Task details — Go line by line through the records and tally those that include "board". Respond with the tally only.

(Scene comparison data)
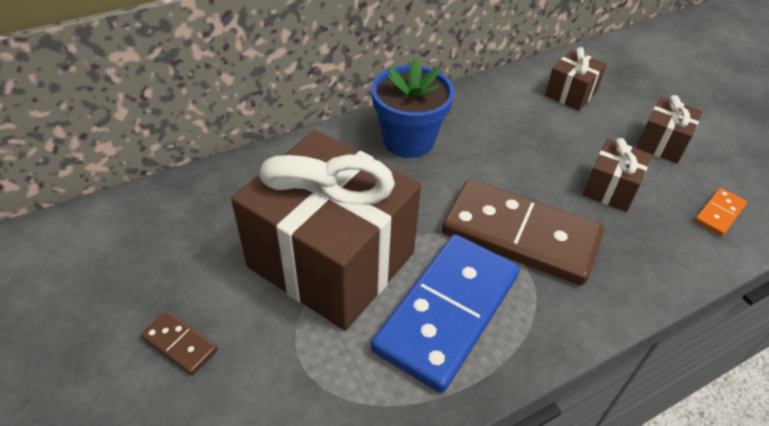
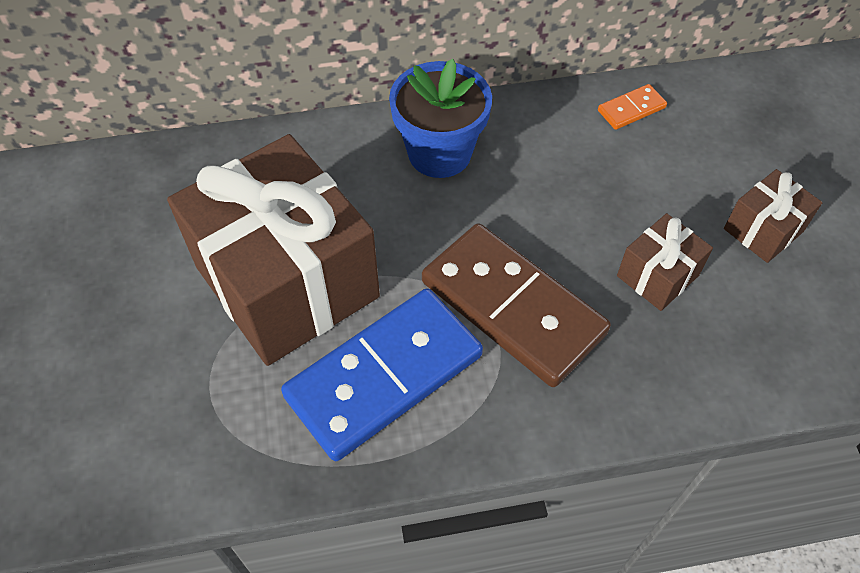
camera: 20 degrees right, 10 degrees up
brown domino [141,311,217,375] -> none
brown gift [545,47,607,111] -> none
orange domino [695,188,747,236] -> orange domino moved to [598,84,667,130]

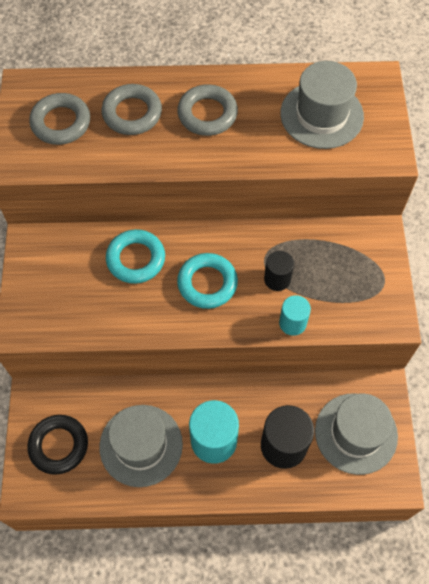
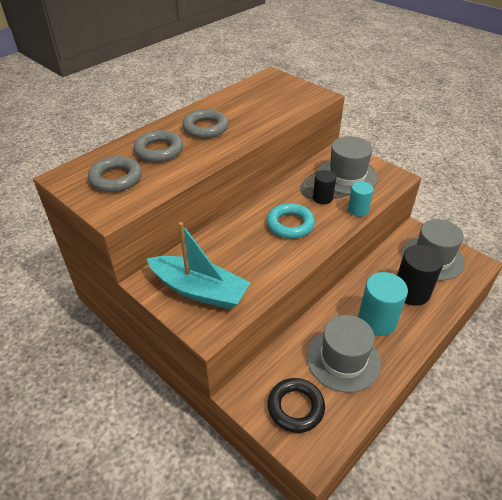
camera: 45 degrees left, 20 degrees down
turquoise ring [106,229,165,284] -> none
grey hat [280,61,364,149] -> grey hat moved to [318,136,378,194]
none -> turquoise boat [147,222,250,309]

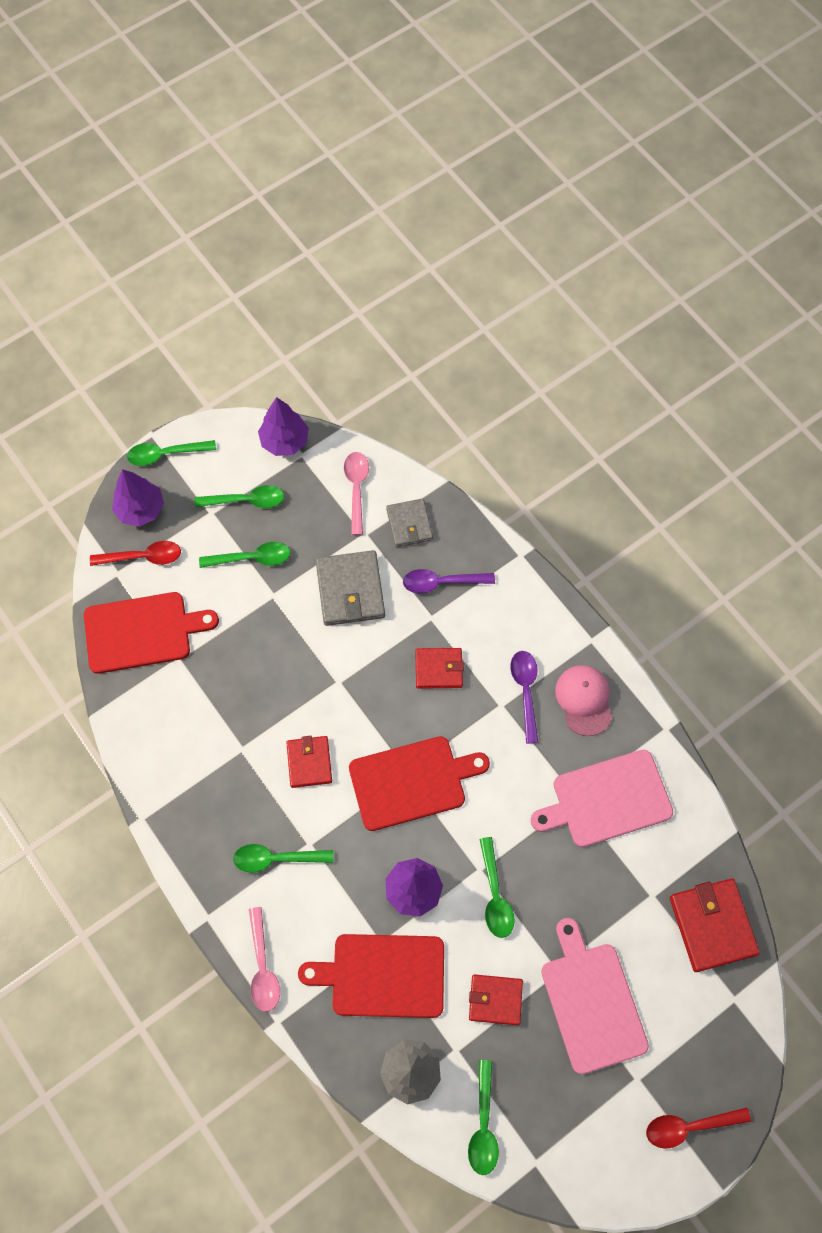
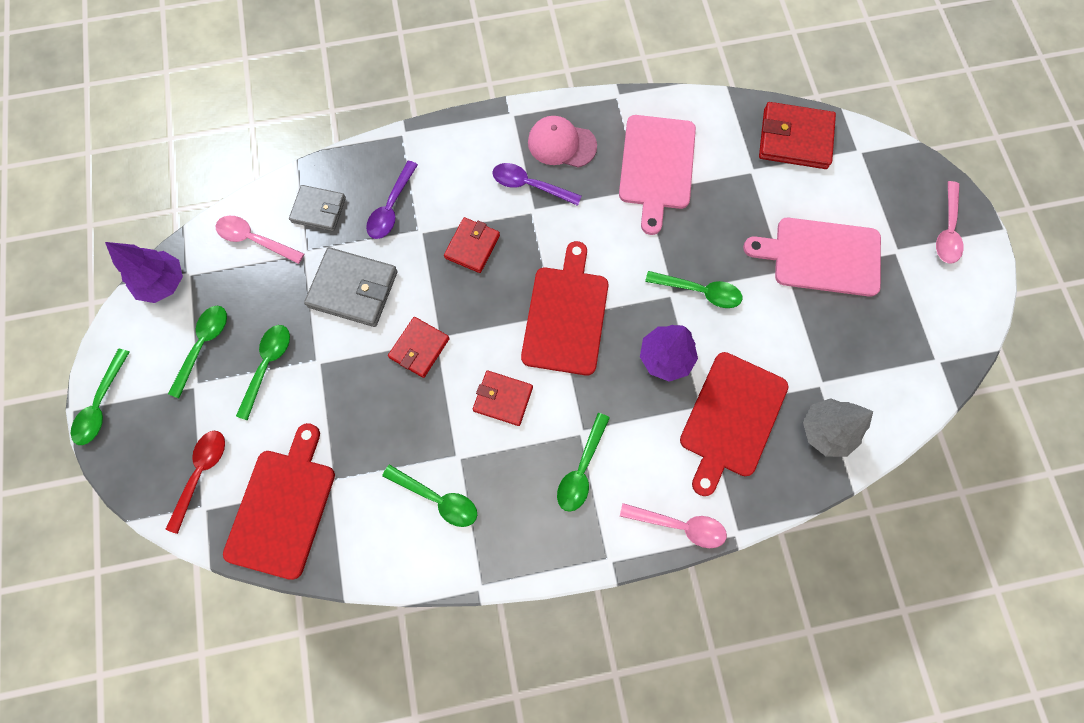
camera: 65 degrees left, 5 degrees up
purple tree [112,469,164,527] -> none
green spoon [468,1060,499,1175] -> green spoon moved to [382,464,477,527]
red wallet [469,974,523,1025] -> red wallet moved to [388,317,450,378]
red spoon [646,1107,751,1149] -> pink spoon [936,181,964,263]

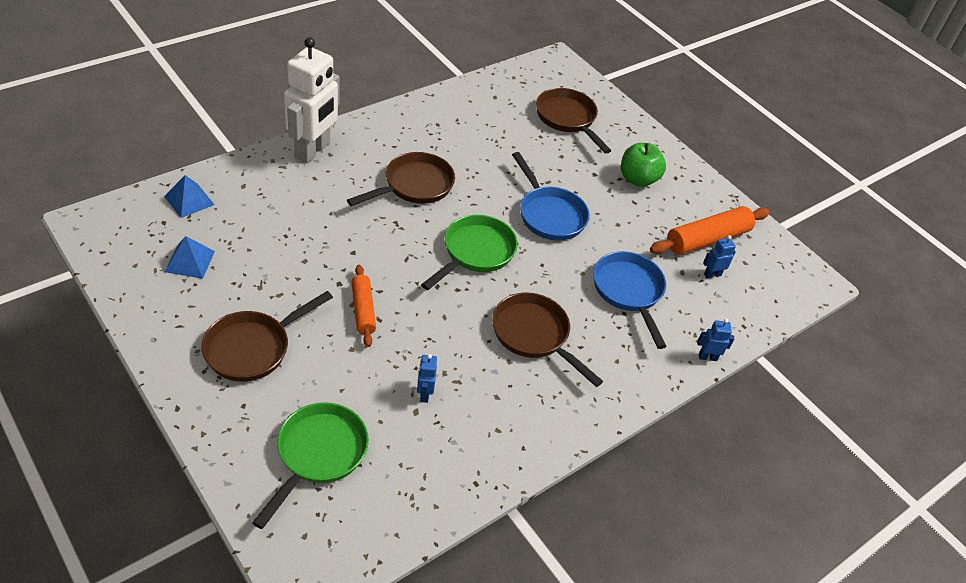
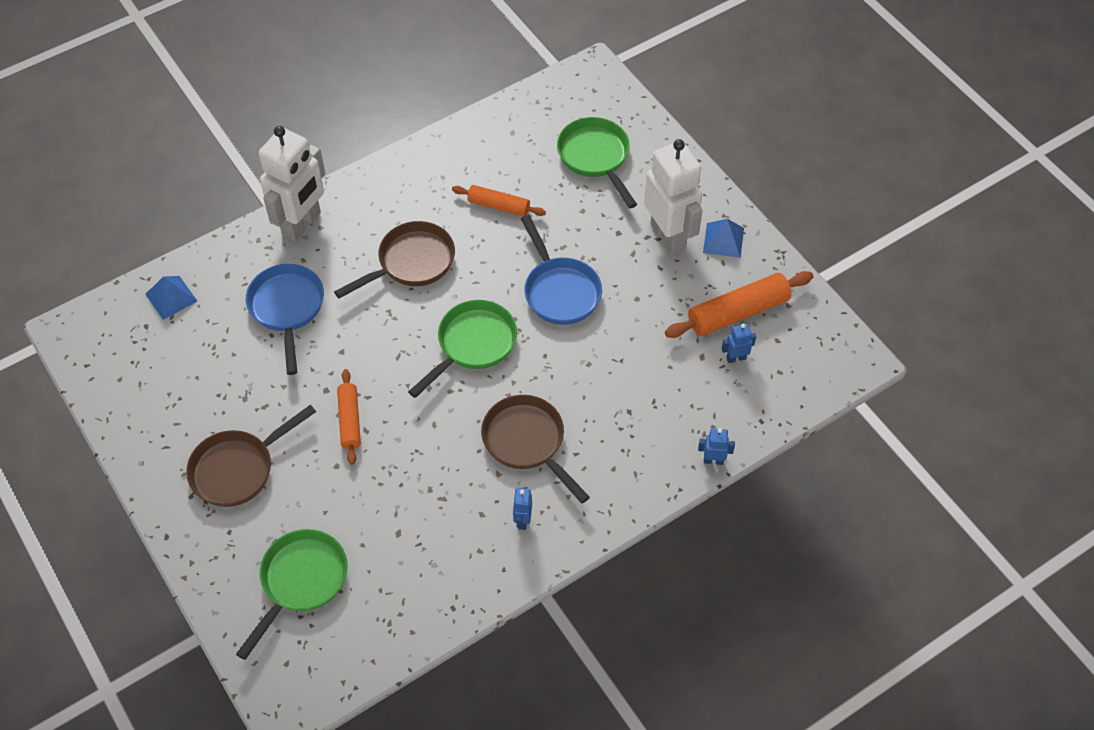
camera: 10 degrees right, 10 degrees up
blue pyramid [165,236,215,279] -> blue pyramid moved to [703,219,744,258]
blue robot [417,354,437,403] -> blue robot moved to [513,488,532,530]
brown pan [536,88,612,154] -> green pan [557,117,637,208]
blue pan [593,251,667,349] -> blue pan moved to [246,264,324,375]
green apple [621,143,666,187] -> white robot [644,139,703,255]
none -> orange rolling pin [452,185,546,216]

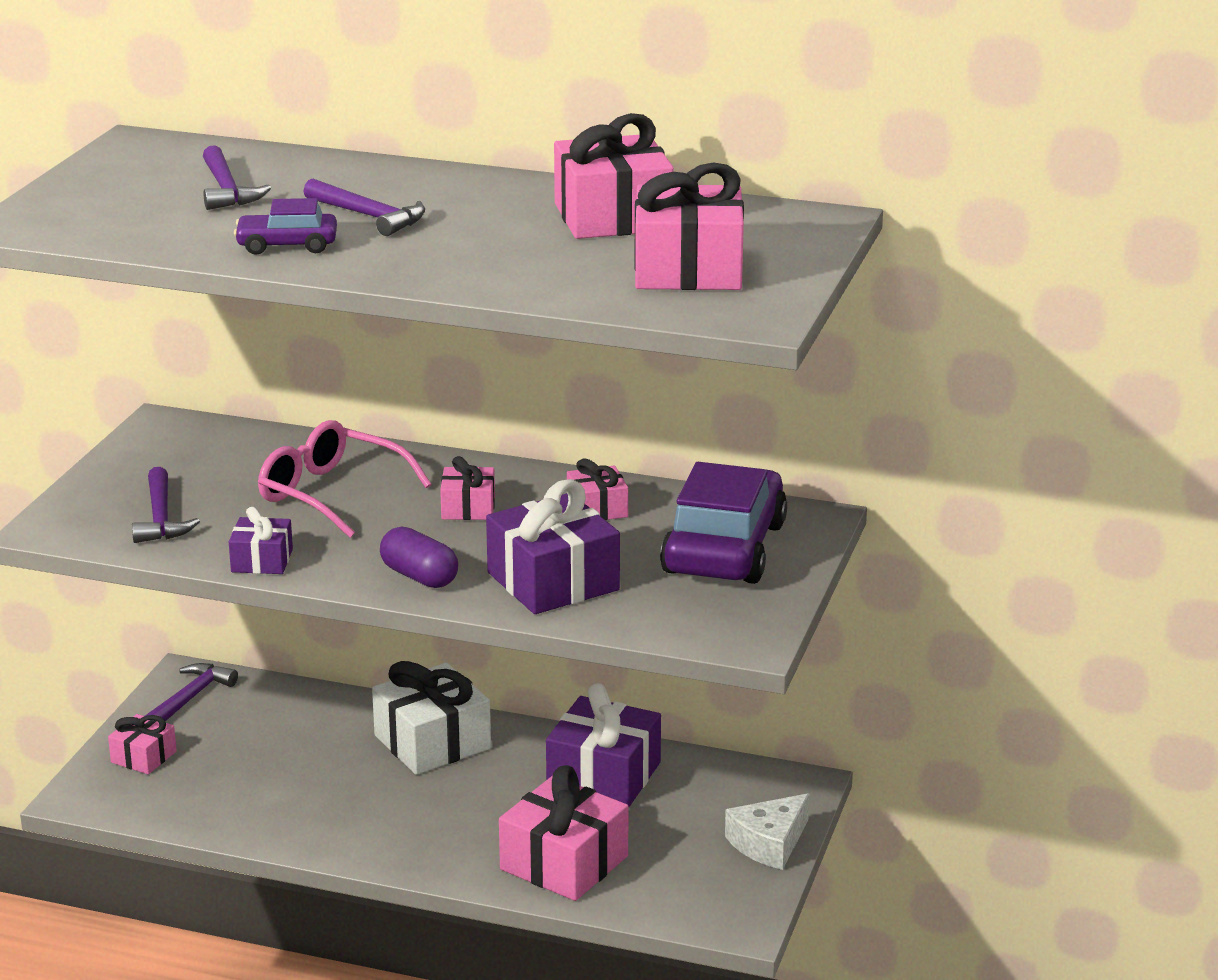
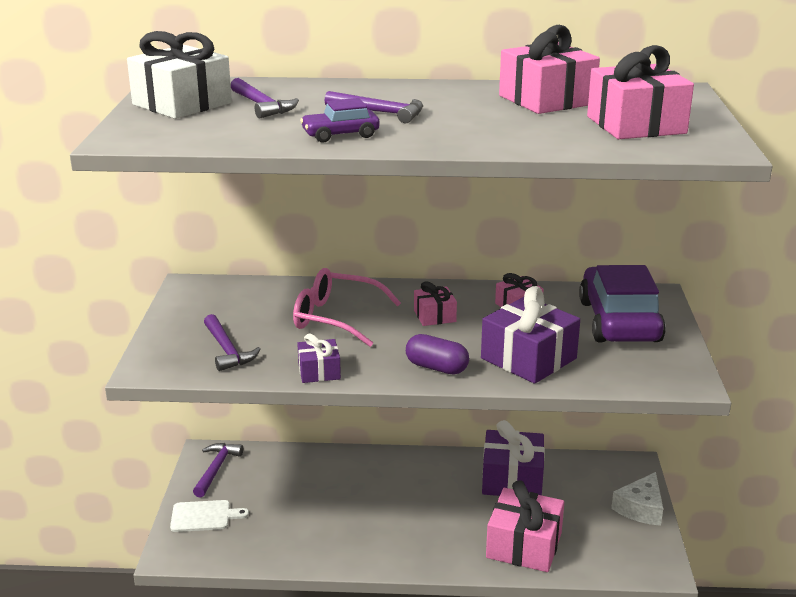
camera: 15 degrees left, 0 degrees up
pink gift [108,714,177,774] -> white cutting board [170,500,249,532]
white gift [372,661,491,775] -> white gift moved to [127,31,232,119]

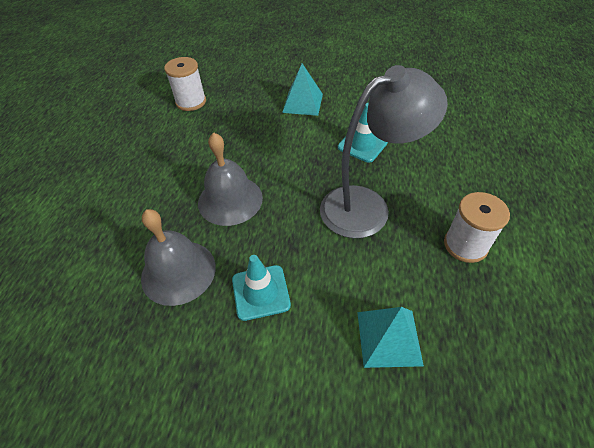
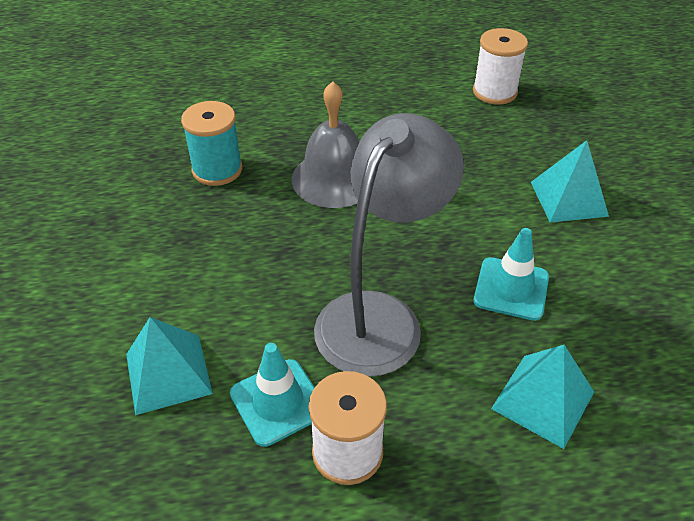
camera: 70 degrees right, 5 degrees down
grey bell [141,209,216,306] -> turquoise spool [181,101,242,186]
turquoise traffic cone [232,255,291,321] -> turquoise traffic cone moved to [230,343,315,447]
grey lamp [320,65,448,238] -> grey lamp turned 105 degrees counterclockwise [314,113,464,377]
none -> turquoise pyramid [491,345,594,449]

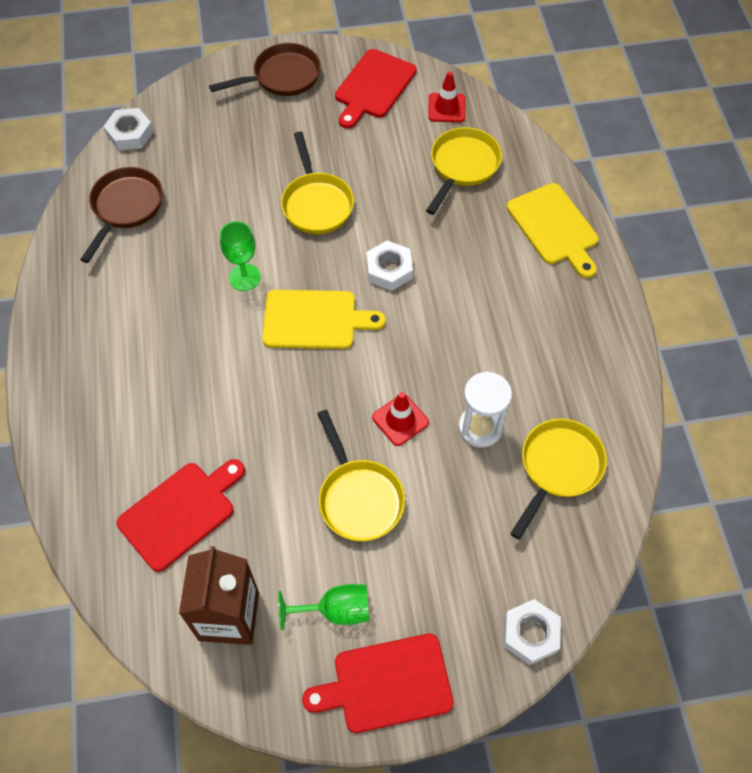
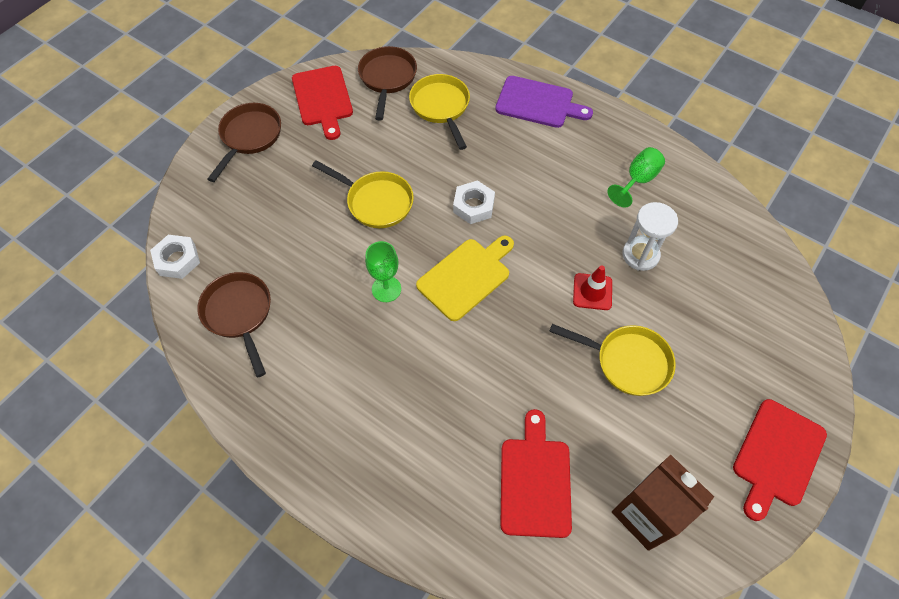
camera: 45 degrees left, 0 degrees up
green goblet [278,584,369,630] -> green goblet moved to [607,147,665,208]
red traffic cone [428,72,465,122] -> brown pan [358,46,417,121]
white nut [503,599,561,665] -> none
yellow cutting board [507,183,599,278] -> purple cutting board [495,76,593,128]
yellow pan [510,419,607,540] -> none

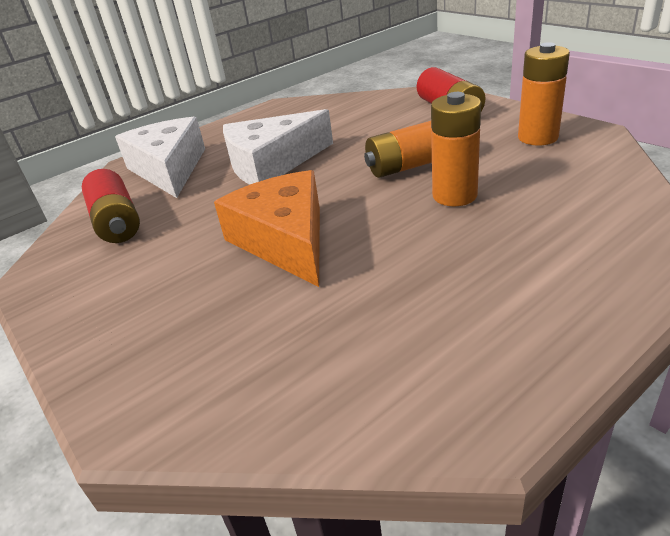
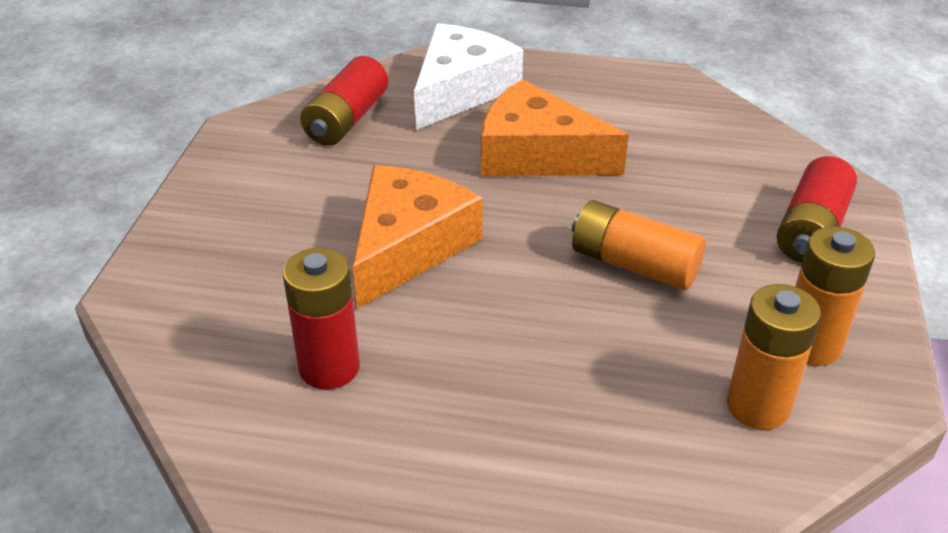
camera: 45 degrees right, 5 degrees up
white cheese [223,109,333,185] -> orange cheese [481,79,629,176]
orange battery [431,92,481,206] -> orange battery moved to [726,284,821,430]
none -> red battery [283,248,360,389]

Task solution — 2